(Stored items)
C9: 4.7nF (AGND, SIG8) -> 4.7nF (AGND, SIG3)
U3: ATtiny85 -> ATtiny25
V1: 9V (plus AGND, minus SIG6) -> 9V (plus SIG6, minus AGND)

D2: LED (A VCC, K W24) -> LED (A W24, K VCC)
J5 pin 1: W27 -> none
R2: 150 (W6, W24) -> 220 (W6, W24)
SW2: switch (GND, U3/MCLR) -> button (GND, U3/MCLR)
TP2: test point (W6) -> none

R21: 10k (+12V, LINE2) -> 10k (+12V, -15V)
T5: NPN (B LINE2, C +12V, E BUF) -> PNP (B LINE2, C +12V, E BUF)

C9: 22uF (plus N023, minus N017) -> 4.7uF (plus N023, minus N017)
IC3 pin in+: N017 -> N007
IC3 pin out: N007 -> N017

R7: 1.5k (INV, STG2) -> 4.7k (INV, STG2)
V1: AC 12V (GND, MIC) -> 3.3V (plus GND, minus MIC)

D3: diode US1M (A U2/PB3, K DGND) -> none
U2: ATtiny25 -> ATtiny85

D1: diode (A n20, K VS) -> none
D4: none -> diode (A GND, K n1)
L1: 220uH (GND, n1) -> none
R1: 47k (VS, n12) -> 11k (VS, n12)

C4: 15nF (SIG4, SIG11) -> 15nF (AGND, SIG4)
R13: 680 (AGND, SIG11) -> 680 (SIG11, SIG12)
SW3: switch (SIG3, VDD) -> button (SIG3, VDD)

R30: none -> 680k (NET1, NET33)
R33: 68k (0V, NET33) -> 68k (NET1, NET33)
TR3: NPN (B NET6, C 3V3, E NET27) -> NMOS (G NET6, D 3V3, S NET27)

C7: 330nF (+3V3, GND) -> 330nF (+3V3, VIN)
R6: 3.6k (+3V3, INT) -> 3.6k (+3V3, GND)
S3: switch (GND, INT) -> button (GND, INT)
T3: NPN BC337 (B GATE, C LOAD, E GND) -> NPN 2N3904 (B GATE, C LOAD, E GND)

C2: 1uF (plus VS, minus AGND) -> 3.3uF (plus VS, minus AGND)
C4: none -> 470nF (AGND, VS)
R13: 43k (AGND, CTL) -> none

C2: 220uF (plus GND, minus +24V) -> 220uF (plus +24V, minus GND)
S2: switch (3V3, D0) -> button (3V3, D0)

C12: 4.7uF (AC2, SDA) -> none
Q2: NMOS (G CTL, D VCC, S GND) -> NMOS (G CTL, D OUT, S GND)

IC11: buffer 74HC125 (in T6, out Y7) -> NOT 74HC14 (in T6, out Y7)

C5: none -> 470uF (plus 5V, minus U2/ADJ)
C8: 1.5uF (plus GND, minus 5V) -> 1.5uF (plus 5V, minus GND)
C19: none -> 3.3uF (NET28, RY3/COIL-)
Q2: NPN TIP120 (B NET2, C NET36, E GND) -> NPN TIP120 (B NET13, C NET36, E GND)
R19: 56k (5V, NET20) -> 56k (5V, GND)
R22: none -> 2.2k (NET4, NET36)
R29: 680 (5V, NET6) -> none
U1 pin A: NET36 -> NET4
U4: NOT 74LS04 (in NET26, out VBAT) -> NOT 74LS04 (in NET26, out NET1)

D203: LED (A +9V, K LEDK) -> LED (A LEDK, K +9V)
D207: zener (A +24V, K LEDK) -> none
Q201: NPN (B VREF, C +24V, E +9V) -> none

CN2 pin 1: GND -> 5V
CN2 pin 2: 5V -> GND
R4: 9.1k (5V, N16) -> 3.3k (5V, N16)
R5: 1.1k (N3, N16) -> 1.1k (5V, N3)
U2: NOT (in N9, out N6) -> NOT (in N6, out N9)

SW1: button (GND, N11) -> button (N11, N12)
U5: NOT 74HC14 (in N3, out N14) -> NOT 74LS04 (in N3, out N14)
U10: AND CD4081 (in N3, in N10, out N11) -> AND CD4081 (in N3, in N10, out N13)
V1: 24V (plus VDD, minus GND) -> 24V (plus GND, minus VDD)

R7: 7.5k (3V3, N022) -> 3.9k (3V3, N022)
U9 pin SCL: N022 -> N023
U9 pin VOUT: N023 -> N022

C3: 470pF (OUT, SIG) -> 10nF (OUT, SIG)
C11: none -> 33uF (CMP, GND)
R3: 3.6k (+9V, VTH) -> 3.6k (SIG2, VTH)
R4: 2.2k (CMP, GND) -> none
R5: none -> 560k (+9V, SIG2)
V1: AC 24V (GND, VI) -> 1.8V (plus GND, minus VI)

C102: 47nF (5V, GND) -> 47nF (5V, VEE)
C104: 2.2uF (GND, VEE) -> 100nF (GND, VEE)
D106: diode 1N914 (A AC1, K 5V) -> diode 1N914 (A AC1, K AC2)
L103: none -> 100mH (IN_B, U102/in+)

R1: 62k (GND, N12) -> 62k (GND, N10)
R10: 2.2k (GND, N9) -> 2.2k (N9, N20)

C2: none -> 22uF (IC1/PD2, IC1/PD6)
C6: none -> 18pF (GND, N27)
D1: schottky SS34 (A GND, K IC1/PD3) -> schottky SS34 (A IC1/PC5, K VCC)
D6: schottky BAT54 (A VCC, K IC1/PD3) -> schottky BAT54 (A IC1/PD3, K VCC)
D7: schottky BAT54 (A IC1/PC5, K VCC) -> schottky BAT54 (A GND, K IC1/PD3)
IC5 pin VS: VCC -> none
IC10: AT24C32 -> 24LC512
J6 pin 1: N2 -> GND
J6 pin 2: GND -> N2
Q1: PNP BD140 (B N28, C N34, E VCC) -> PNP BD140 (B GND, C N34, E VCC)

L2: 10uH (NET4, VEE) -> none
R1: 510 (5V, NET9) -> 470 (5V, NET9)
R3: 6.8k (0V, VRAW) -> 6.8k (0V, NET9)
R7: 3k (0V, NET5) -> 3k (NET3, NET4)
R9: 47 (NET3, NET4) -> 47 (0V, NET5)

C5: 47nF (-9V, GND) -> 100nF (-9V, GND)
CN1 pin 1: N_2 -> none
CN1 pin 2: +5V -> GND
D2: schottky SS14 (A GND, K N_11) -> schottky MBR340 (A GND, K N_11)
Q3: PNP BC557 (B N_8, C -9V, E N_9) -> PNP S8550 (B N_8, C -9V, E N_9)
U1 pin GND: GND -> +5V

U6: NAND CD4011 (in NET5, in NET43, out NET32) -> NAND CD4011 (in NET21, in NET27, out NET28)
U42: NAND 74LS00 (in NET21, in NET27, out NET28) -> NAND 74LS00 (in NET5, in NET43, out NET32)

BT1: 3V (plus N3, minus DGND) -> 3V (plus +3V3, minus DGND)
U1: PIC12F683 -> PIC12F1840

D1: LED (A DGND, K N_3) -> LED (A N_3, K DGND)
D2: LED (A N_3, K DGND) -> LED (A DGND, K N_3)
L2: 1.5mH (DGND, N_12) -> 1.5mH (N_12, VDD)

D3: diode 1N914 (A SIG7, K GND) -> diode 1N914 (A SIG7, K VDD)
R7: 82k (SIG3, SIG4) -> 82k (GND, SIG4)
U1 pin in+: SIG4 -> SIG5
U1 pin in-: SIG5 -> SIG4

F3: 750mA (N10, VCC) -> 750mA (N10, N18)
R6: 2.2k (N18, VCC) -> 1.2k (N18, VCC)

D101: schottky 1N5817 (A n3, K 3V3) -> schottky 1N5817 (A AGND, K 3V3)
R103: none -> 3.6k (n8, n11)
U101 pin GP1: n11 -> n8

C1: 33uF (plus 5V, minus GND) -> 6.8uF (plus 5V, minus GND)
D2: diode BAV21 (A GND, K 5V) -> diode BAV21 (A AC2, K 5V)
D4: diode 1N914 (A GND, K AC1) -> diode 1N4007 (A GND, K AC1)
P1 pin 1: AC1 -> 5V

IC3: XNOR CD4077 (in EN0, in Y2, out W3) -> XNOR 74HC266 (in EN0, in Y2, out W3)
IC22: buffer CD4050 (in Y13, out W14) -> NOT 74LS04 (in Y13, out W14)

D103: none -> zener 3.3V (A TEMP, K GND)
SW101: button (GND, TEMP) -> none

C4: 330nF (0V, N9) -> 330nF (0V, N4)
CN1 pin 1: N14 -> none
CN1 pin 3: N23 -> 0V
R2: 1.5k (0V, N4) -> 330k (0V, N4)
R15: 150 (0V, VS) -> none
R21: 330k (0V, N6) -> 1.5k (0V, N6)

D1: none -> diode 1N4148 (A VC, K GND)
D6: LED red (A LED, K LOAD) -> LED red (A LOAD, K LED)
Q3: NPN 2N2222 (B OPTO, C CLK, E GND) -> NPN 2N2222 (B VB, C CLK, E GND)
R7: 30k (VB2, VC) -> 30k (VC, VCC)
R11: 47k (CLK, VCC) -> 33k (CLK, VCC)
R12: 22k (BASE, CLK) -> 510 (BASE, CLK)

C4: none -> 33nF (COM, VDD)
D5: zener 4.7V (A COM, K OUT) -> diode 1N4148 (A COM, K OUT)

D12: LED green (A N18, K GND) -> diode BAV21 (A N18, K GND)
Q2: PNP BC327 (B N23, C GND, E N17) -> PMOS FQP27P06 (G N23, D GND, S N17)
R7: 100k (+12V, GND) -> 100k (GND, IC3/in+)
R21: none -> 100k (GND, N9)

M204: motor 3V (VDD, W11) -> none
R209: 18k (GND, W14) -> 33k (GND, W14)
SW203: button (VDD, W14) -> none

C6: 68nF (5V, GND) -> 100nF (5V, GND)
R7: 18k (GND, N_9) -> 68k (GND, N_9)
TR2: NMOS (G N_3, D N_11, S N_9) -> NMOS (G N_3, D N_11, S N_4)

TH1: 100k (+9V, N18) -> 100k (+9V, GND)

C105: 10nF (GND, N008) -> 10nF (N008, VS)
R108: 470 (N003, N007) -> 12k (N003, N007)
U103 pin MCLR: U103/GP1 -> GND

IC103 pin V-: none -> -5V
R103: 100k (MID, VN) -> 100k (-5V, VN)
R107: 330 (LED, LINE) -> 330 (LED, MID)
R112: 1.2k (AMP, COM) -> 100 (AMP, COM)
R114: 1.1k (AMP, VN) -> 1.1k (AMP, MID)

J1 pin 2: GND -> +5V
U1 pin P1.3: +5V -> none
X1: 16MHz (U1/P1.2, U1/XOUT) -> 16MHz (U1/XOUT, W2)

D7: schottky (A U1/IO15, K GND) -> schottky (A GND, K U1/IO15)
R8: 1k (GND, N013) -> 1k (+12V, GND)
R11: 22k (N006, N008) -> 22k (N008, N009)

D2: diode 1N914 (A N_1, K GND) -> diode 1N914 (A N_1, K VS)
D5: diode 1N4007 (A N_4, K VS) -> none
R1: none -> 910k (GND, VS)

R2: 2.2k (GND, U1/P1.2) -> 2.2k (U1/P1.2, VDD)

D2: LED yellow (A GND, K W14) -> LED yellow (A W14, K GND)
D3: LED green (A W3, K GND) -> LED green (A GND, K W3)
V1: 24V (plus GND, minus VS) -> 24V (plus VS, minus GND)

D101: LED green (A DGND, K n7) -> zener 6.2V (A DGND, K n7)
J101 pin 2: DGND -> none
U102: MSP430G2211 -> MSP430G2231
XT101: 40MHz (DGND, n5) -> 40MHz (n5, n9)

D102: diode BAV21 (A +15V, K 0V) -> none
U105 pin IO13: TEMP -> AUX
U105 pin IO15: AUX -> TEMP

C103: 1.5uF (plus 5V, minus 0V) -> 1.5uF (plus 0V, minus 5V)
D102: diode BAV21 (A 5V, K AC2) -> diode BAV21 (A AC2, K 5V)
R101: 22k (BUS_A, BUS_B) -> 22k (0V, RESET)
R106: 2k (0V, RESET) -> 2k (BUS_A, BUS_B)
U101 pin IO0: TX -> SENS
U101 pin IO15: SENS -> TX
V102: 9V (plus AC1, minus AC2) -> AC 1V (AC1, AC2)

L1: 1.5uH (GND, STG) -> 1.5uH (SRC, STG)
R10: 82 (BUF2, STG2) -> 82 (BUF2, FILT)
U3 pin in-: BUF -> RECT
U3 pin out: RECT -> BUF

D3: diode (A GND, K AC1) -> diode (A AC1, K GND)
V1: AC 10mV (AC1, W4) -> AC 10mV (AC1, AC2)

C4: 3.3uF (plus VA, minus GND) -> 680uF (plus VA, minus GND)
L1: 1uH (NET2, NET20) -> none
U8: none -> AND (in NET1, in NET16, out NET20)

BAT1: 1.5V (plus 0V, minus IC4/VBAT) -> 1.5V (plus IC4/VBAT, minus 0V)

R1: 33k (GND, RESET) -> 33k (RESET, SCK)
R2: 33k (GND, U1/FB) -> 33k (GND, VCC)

▸ **Activity**
Return a word-for-word copy of the lines above from the one holding "C5: none -> 470uF (plus 5V, minus U2/ADJ)" through the one holding "R1: 62k (GND, N12) -> 62k (GND, N10)", with both of them included and nothing besides.

▸ **Solved problem**
C5: none -> 470uF (plus 5V, minus U2/ADJ)
C8: 1.5uF (plus GND, minus 5V) -> 1.5uF (plus 5V, minus GND)
C19: none -> 3.3uF (NET28, RY3/COIL-)
Q2: NPN TIP120 (B NET2, C NET36, E GND) -> NPN TIP120 (B NET13, C NET36, E GND)
R19: 56k (5V, NET20) -> 56k (5V, GND)
R22: none -> 2.2k (NET4, NET36)
R29: 680 (5V, NET6) -> none
U1 pin A: NET36 -> NET4
U4: NOT 74LS04 (in NET26, out VBAT) -> NOT 74LS04 (in NET26, out NET1)

D203: LED (A +9V, K LEDK) -> LED (A LEDK, K +9V)
D207: zener (A +24V, K LEDK) -> none
Q201: NPN (B VREF, C +24V, E +9V) -> none

CN2 pin 1: GND -> 5V
CN2 pin 2: 5V -> GND
R4: 9.1k (5V, N16) -> 3.3k (5V, N16)
R5: 1.1k (N3, N16) -> 1.1k (5V, N3)
U2: NOT (in N9, out N6) -> NOT (in N6, out N9)

SW1: button (GND, N11) -> button (N11, N12)
U5: NOT 74HC14 (in N3, out N14) -> NOT 74LS04 (in N3, out N14)
U10: AND CD4081 (in N3, in N10, out N11) -> AND CD4081 (in N3, in N10, out N13)
V1: 24V (plus VDD, minus GND) -> 24V (plus GND, minus VDD)

R7: 7.5k (3V3, N022) -> 3.9k (3V3, N022)
U9 pin SCL: N022 -> N023
U9 pin VOUT: N023 -> N022

C3: 470pF (OUT, SIG) -> 10nF (OUT, SIG)
C11: none -> 33uF (CMP, GND)
R3: 3.6k (+9V, VTH) -> 3.6k (SIG2, VTH)
R4: 2.2k (CMP, GND) -> none
R5: none -> 560k (+9V, SIG2)
V1: AC 24V (GND, VI) -> 1.8V (plus GND, minus VI)

C102: 47nF (5V, GND) -> 47nF (5V, VEE)
C104: 2.2uF (GND, VEE) -> 100nF (GND, VEE)
D106: diode 1N914 (A AC1, K 5V) -> diode 1N914 (A AC1, K AC2)
L103: none -> 100mH (IN_B, U102/in+)

R1: 62k (GND, N12) -> 62k (GND, N10)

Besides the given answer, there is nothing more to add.